------ Records supplied
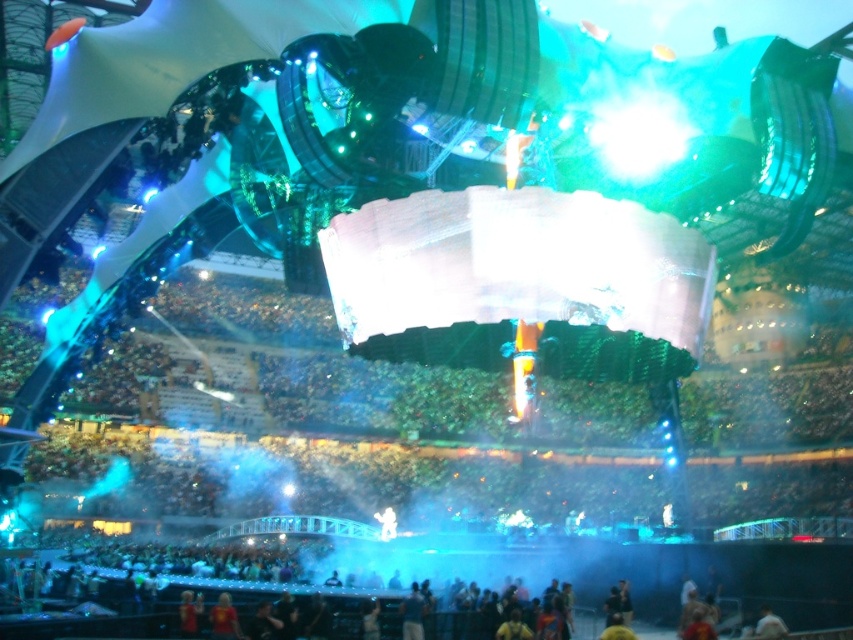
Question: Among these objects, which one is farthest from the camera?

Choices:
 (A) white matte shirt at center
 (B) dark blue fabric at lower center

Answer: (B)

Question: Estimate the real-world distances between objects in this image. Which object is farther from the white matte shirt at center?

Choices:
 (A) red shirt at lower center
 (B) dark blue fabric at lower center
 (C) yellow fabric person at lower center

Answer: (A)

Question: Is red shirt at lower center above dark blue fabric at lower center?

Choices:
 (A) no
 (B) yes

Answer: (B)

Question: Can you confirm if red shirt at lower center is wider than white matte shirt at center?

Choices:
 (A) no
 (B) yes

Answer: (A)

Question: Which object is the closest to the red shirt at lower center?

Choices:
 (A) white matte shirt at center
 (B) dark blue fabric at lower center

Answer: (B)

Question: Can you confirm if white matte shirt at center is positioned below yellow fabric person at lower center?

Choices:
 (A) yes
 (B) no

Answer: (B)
------------
------ Records supplied
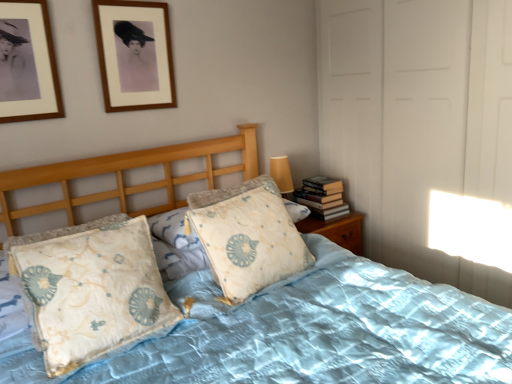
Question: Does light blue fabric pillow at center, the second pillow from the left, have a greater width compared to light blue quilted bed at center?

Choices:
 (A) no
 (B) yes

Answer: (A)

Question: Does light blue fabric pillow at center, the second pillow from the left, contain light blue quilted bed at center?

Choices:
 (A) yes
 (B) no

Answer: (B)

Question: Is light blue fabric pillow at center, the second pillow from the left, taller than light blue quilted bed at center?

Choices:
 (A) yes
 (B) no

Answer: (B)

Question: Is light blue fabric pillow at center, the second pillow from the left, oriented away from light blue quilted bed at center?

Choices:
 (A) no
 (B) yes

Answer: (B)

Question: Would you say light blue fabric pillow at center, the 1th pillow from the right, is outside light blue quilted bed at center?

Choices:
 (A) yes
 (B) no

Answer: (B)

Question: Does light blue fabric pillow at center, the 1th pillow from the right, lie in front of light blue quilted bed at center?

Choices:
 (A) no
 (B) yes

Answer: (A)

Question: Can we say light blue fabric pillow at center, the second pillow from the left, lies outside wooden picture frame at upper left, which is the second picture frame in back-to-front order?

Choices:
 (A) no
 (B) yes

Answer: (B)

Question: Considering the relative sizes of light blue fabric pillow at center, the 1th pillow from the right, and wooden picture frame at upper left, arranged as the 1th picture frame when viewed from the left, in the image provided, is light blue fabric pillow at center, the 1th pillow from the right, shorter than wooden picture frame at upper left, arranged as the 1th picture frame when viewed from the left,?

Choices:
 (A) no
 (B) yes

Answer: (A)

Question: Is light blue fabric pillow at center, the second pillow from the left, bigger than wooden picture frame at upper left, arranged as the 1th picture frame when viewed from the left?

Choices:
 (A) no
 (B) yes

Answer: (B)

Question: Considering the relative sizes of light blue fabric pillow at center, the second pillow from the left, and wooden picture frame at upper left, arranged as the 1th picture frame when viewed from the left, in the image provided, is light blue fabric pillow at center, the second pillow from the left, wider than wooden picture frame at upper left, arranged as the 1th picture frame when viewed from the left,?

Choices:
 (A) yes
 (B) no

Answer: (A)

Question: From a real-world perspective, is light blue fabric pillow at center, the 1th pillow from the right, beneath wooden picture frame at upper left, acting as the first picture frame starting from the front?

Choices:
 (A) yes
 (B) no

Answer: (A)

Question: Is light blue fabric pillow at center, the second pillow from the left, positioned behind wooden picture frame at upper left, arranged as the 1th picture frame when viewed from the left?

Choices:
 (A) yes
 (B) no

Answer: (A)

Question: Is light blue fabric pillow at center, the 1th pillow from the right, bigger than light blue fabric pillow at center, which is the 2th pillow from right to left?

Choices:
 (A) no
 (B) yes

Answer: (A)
------------
*Task to carry out:* Pull out every line of the material that contains the word "shirt", and copy each one.

*Response for this exercise:*
 (A) white matte shirt at center
Question: Estimate the real-world distances between objects in this image. Which object is farther from the white matte shirt at center?
 (A) red shirt at lower center
Question: Is red shirt at lower center above dark blue fabric at lower center?
Question: Can you confirm if red shirt at lower center is wider than white matte shirt at center?
Question: Which object is the closest to the red shirt at lower center?
 (A) white matte shirt at center
Question: Can you confirm if white matte shirt at center is positioned below yellow fabric person at lower center?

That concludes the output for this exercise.